> _ASSIGNED TASK_:
Return every line below exactly as written.

======

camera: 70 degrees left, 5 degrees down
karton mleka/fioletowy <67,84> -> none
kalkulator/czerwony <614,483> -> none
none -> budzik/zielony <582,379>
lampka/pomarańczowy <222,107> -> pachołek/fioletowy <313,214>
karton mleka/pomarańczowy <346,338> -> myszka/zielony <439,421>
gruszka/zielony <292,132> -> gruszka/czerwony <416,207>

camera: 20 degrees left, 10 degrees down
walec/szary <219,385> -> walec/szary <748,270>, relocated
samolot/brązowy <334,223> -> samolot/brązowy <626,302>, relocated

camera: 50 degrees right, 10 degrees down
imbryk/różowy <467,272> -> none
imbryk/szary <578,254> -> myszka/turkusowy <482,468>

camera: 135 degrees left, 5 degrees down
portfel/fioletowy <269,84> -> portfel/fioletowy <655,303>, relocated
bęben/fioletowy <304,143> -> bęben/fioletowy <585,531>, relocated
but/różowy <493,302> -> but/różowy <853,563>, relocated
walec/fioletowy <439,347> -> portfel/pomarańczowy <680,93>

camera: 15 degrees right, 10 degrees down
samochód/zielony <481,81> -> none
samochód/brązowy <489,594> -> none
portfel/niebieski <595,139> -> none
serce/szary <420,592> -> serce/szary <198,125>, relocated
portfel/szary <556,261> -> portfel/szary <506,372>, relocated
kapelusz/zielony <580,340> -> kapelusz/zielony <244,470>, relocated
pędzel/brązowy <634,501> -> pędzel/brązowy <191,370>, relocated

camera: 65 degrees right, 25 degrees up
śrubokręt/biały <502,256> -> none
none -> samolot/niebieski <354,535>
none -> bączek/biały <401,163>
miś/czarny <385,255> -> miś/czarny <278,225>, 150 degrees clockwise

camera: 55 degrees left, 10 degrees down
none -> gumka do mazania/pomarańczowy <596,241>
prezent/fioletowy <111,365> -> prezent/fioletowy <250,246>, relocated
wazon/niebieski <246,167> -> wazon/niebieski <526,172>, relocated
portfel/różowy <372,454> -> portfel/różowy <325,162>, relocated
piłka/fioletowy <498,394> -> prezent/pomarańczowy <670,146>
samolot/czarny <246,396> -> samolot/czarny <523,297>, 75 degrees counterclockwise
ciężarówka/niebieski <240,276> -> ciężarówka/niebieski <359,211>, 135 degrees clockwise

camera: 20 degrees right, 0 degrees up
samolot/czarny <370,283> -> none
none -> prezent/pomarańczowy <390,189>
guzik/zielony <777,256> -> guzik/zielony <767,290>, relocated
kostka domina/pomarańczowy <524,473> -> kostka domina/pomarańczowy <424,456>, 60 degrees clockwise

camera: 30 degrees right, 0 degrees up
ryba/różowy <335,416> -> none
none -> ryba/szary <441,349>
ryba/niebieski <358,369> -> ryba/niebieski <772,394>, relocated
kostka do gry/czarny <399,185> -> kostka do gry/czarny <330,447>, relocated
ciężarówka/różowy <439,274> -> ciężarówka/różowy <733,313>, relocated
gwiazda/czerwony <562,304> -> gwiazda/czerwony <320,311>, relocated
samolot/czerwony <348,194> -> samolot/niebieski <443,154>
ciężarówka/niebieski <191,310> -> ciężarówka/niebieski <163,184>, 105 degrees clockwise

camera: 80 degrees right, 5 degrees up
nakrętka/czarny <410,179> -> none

======

> _EXERCISE RESPONSE_:
camera: 70 degrees left, 5 degrees down
karton mleka/fioletowy <67,84> -> none
kalkulator/czerwony <614,483> -> none
none -> budzik/zielony <582,379>
lampka/pomarańczowy <222,107> -> pachołek/fioletowy <313,214>
karton mleka/pomarańczowy <346,338> -> myszka/zielony <439,421>
gruszka/zielony <292,132> -> gruszka/czerwony <416,207>

camera: 20 degrees left, 10 degrees down
walec/szary <219,385> -> walec/szary <748,270>, relocated
samolot/brązowy <334,223> -> samolot/brązowy <626,302>, relocated

camera: 50 degrees right, 10 degrees down
imbryk/różowy <467,272> -> none
imbryk/szary <578,254> -> myszka/turkusowy <482,468>

camera: 135 degrees left, 5 degrees down
portfel/fioletowy <269,84> -> portfel/fioletowy <655,303>, relocated
bęben/fioletowy <304,143> -> bęben/fioletowy <585,531>, relocated
but/różowy <493,302> -> but/różowy <853,563>, relocated
walec/fioletowy <439,347> -> portfel/pomarańczowy <680,93>

camera: 15 degrees right, 10 degrees down
samochód/zielony <481,81> -> none
samochód/brązowy <489,594> -> none
portfel/niebieski <595,139> -> none
serce/szary <420,592> -> serce/szary <198,125>, relocated
portfel/szary <556,261> -> portfel/szary <506,372>, relocated
kapelusz/zielony <580,340> -> kapelusz/zielony <244,470>, relocated
pędzel/brązowy <634,501> -> pędzel/brązowy <191,370>, relocated

camera: 65 degrees right, 25 degrees up
śrubokręt/biały <502,256> -> none
none -> samolot/niebieski <354,535>
none -> bączek/biały <401,163>
miś/czarny <385,255> -> miś/czarny <278,225>, 150 degrees clockwise

camera: 55 degrees left, 10 degrees down
none -> gumka do mazania/pomarańczowy <596,241>
prezent/fioletowy <111,365> -> prezent/fioletowy <250,246>, relocated
wazon/niebieski <246,167> -> wazon/niebieski <526,172>, relocated
portfel/różowy <372,454> -> portfel/różowy <325,162>, relocated
piłka/fioletowy <498,394> -> prezent/pomarańczowy <670,146>
samolot/czarny <246,396> -> samolot/czarny <523,297>, 75 degrees counterclockwise
ciężarówka/niebieski <240,276> -> ciężarówka/niebieski <359,211>, 135 degrees clockwise

camera: 20 degrees right, 0 degrees up
samolot/czarny <370,283> -> none
none -> prezent/pomarańczowy <390,189>
guzik/zielony <777,256> -> guzik/zielony <767,290>, relocated
kostka domina/pomarańczowy <524,473> -> kostka domina/pomarańczowy <424,456>, 60 degrees clockwise

camera: 30 degrees right, 0 degrees up
ryba/różowy <335,416> -> none
none -> ryba/szary <441,349>
ryba/niebieski <358,369> -> ryba/niebieski <772,394>, relocated
kostka do gry/czarny <399,185> -> kostka do gry/czarny <330,447>, relocated
ciężarówka/różowy <439,274> -> ciężarówka/różowy <733,313>, relocated
gwiazda/czerwony <562,304> -> gwiazda/czerwony <320,311>, relocated
samolot/czerwony <348,194> -> samolot/niebieski <443,154>
ciężarówka/niebieski <191,310> -> ciężarówka/niebieski <163,184>, 105 degrees clockwise

camera: 80 degrees right, 5 degrees up
nakrętka/czarny <410,179> -> none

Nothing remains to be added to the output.